Retype every record exactly. Leave the pictures out.

Modification records:
****************************************

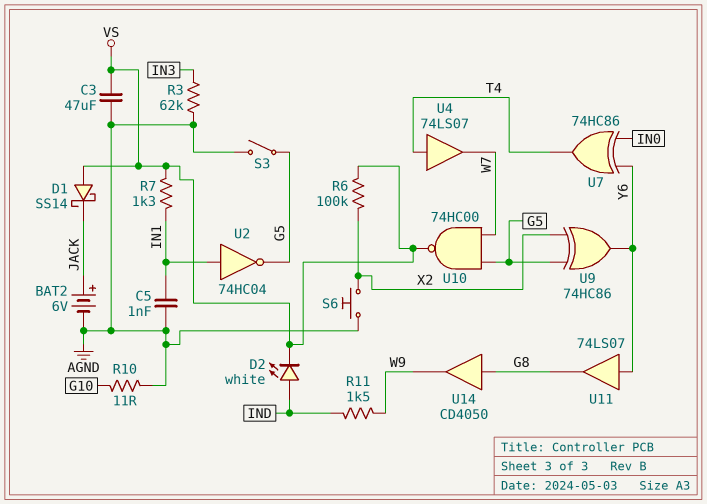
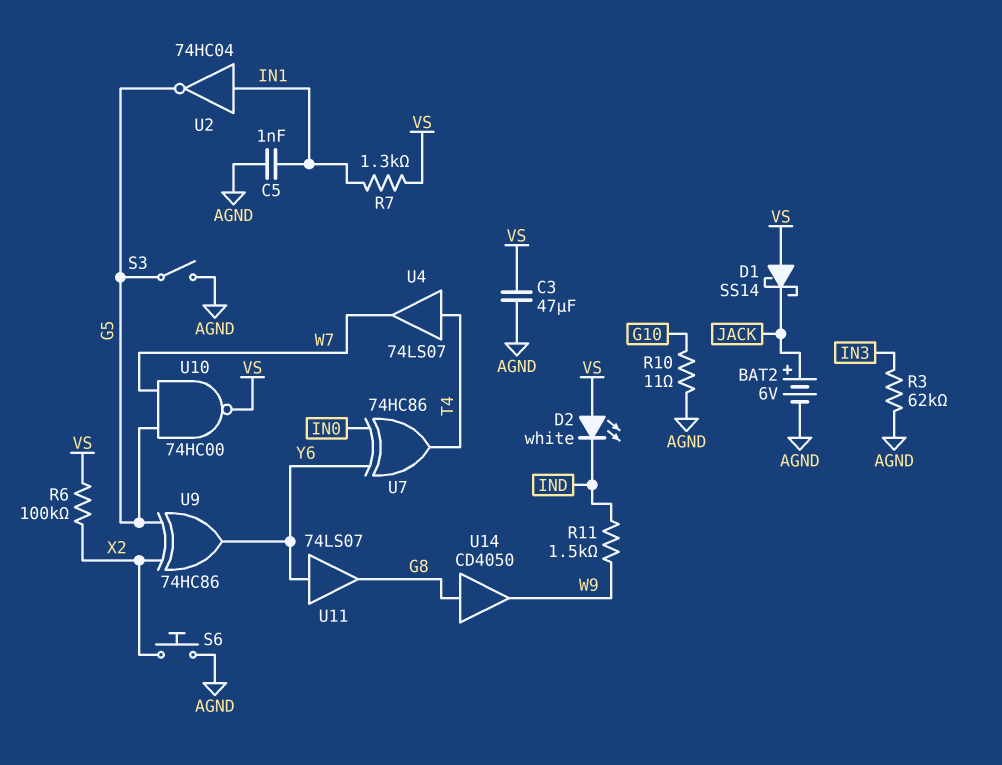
D2: LED white (A IND, K VS) -> LED white (A VS, K IND)

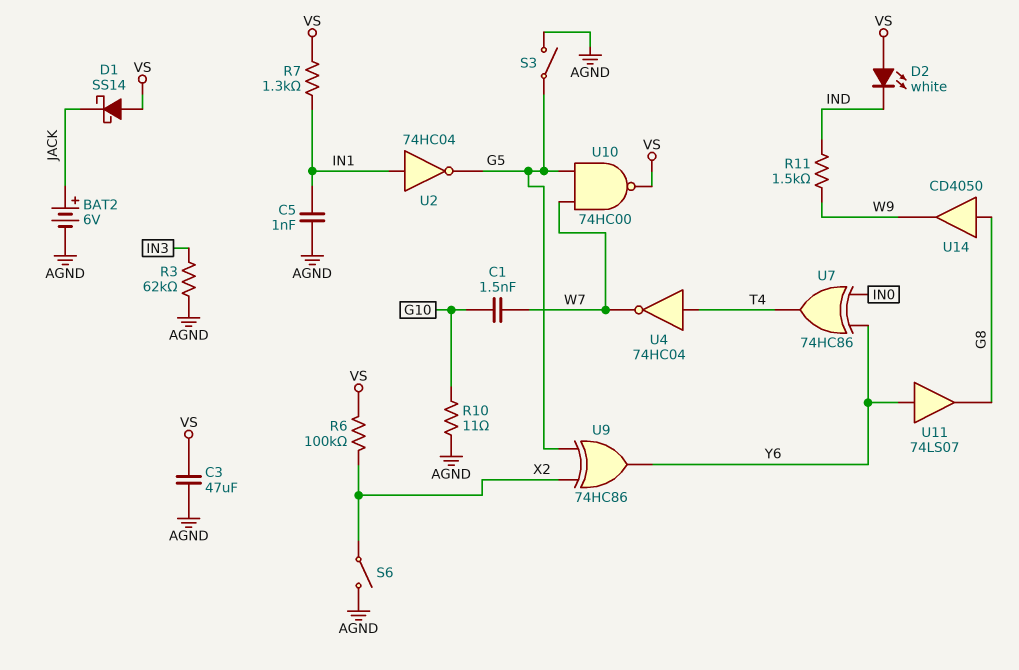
C1: none -> 1.5nF (G10, W7)
S6: button (AGND, X2) -> switch (AGND, X2)
U4: buffer 74LS07 (in T4, out W7) -> NOT 74HC04 (in T4, out W7)

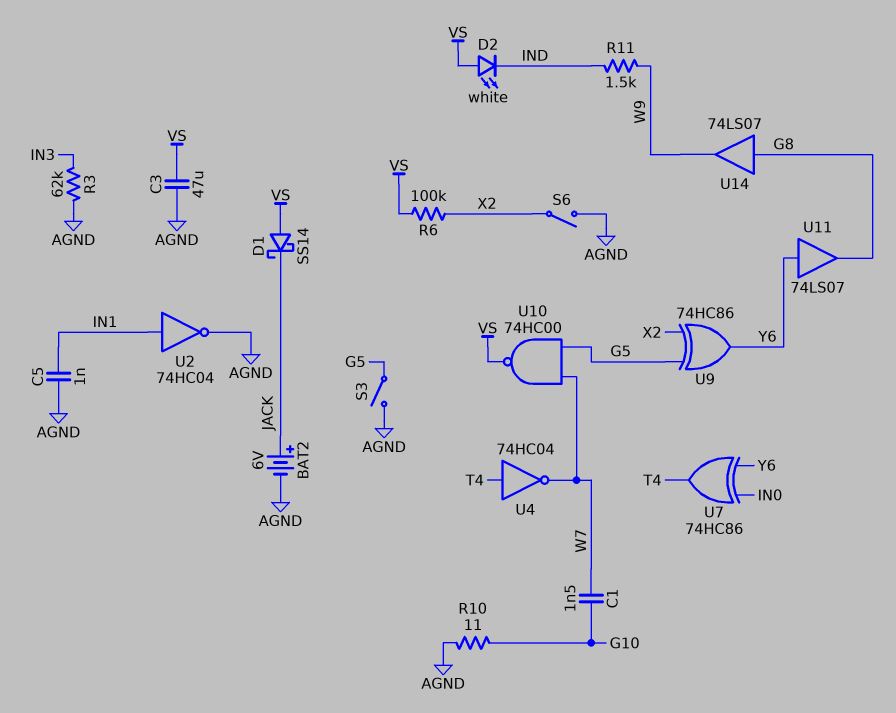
R7: 1.3k (IN1, VS) -> none
U2: NOT 74HC04 (in IN1, out G5) -> NOT 74HC04 (in IN1, out AGND)
U14: buffer CD4050 (in G8, out W9) -> buffer 74LS07 (in G8, out W9)

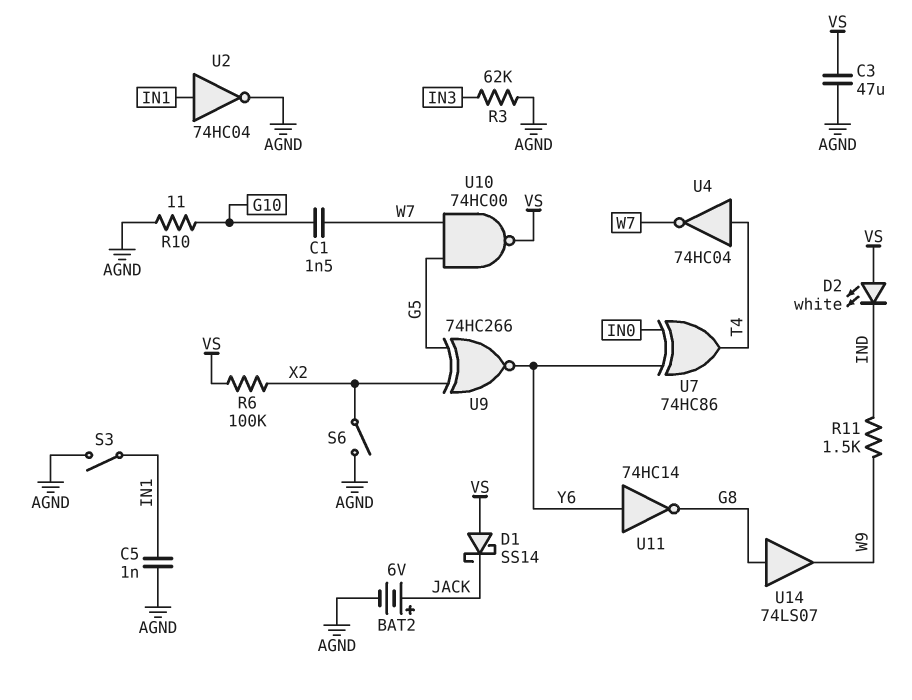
S3: switch (AGND, G5) -> switch (AGND, IN1)
U9: XOR 74HC86 (in G5, in X2, out Y6) -> XNOR 74HC266 (in G5, in X2, out Y6)
U11: buffer 74LS07 (in Y6, out G8) -> NOT 74HC14 (in Y6, out G8)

****************************************

• _Output below_
D2: LED white (A IND, K VS) -> LED white (A VS, K IND)

C1: none -> 1.5nF (G10, W7)
S6: button (AGND, X2) -> switch (AGND, X2)
U4: buffer 74LS07 (in T4, out W7) -> NOT 74HC04 (in T4, out W7)

R7: 1.3k (IN1, VS) -> none
U2: NOT 74HC04 (in IN1, out G5) -> NOT 74HC04 (in IN1, out AGND)
U14: buffer CD4050 (in G8, out W9) -> buffer 74LS07 (in G8, out W9)

S3: switch (AGND, G5) -> switch (AGND, IN1)
U9: XOR 74HC86 (in G5, in X2, out Y6) -> XNOR 74HC266 (in G5, in X2, out Y6)
U11: buffer 74LS07 (in Y6, out G8) -> NOT 74HC14 (in Y6, out G8)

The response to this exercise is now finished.